#### EXERCISE:
Every line from the one with "red semicircle: (94, 230)" to the end of the entries, both included, is to be copied exactly; the other lines stay out.

Image sequences with shape edits
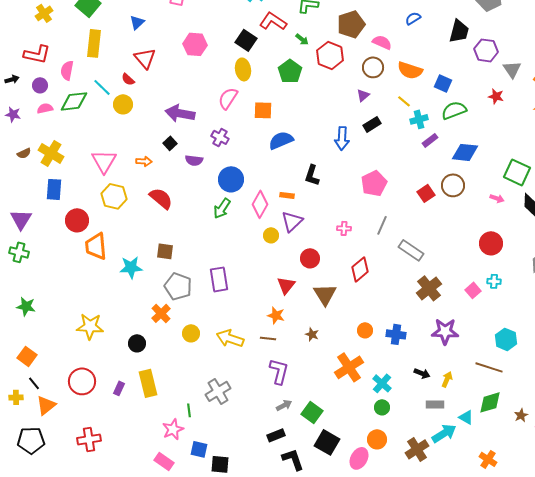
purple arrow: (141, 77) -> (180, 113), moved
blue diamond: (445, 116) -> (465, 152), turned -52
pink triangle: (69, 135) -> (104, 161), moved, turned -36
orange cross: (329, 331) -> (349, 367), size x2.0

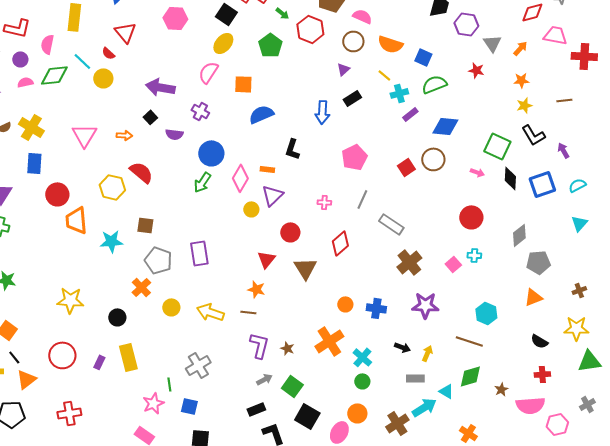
yellow ellipse: (243, 69) -> (223, 43), turned 50
yellow hexagon: (114, 196) -> (112, 187), moved
brown star: (312, 334) -> (287, 348), moved
blue square: (199, 449) -> (189, 406), moved

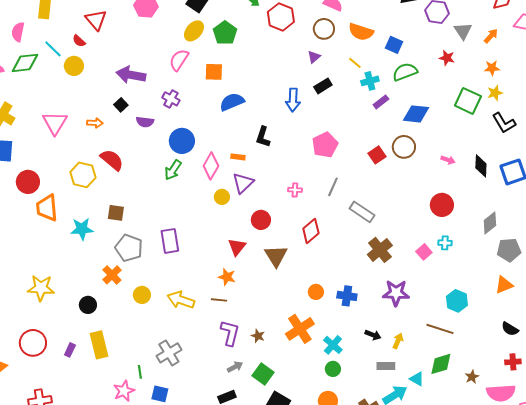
green pentagon: (270, 45) -> (225, 33), moved
green square: (497, 146) -> (468, 101), moved

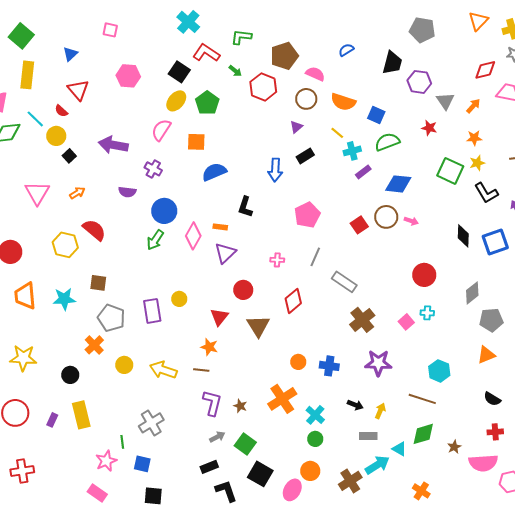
black square: (121, 105) -> (69, 156), moved
orange arrow: (95, 123) -> (77, 193), turned -35
pink arrow: (448, 160) -> (411, 221), moved
yellow circle: (222, 197) -> (179, 299), moved
orange trapezoid: (47, 208) -> (25, 296), moved

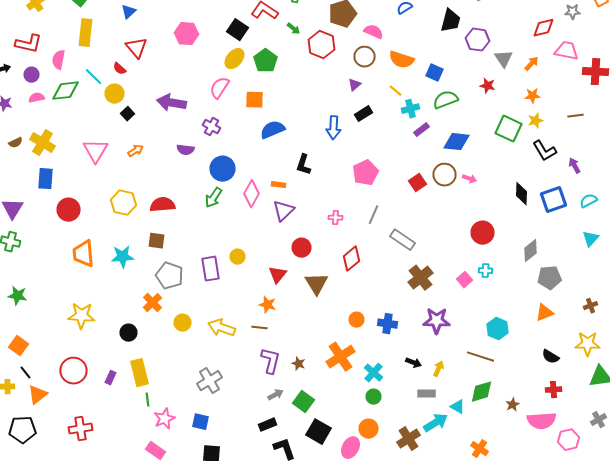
red semicircle: (94, 230) -> (162, 205), moved, turned -45
green line: (122, 442) -> (148, 400), moved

#### WRITTEN ANSWER:
red semicircle: (94, 230) -> (162, 205), moved, turned -45
green line: (122, 442) -> (148, 400), moved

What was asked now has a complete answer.